━━━ Recorded information
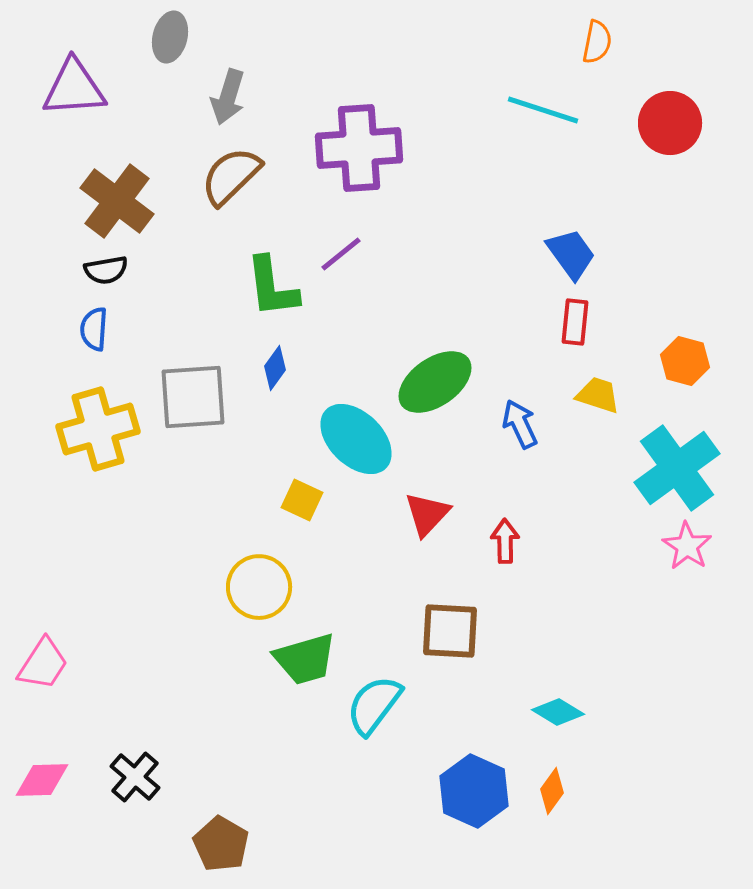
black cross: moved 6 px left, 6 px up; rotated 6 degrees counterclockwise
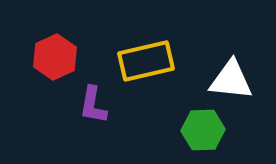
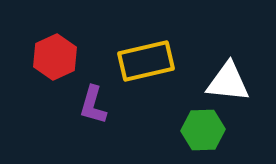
white triangle: moved 3 px left, 2 px down
purple L-shape: rotated 6 degrees clockwise
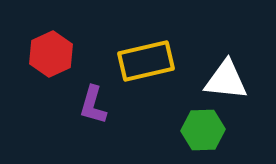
red hexagon: moved 4 px left, 3 px up
white triangle: moved 2 px left, 2 px up
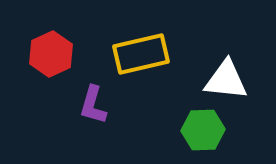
yellow rectangle: moved 5 px left, 7 px up
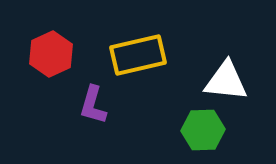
yellow rectangle: moved 3 px left, 1 px down
white triangle: moved 1 px down
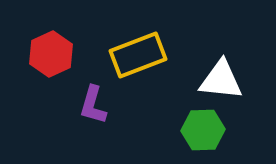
yellow rectangle: rotated 8 degrees counterclockwise
white triangle: moved 5 px left, 1 px up
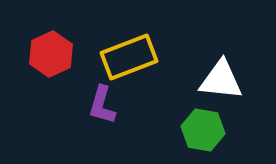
yellow rectangle: moved 9 px left, 2 px down
purple L-shape: moved 9 px right
green hexagon: rotated 12 degrees clockwise
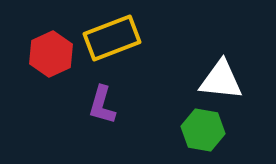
yellow rectangle: moved 17 px left, 19 px up
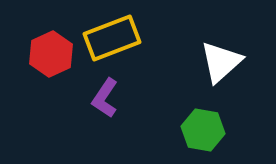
white triangle: moved 18 px up; rotated 48 degrees counterclockwise
purple L-shape: moved 3 px right, 7 px up; rotated 18 degrees clockwise
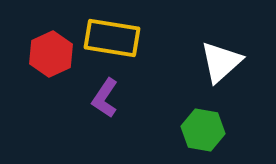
yellow rectangle: rotated 30 degrees clockwise
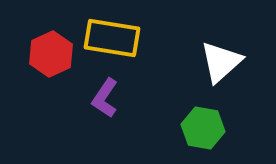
green hexagon: moved 2 px up
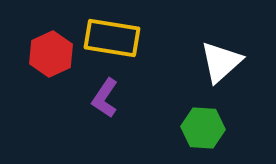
green hexagon: rotated 6 degrees counterclockwise
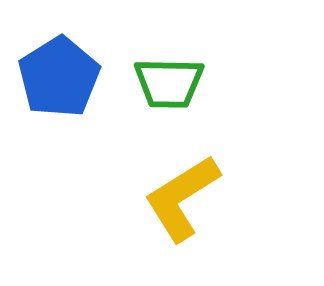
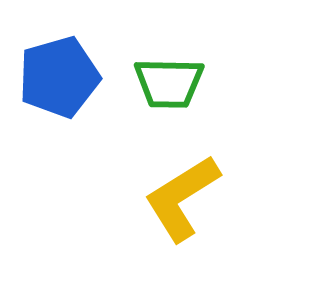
blue pentagon: rotated 16 degrees clockwise
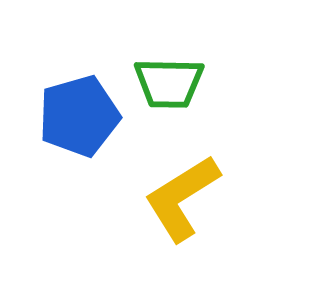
blue pentagon: moved 20 px right, 39 px down
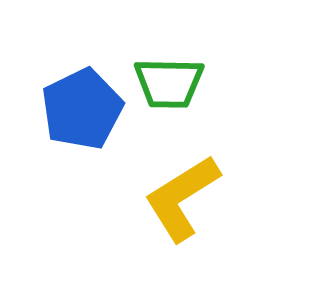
blue pentagon: moved 3 px right, 7 px up; rotated 10 degrees counterclockwise
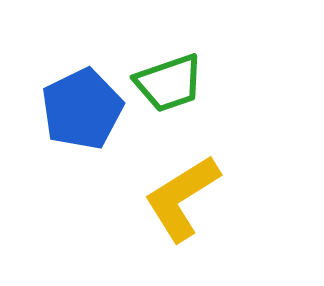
green trapezoid: rotated 20 degrees counterclockwise
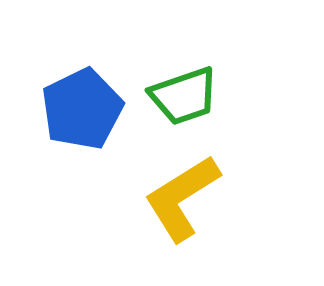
green trapezoid: moved 15 px right, 13 px down
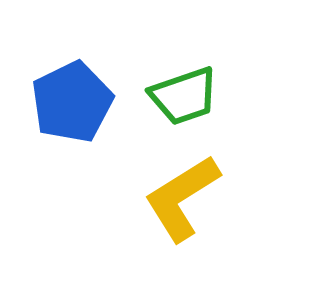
blue pentagon: moved 10 px left, 7 px up
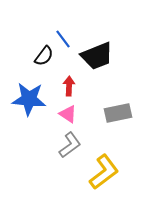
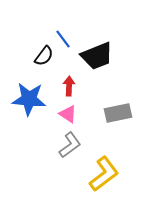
yellow L-shape: moved 2 px down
━━━━━━
→ Task instructions
Pull out, word for word, the lines of the listing that begin at the line containing "green hexagon: rotated 6" and stop after the last line of the listing. Leave out the picture lines.

→ Solution
green hexagon: rotated 6 degrees counterclockwise
blue pentagon: rotated 16 degrees clockwise
blue pentagon: moved 20 px right, 39 px down
blue pentagon: moved 3 px right, 7 px up; rotated 10 degrees counterclockwise
green trapezoid: rotated 20 degrees counterclockwise
green trapezoid: moved 15 px right, 13 px down
blue pentagon: moved 10 px left, 7 px up
yellow L-shape: moved 2 px down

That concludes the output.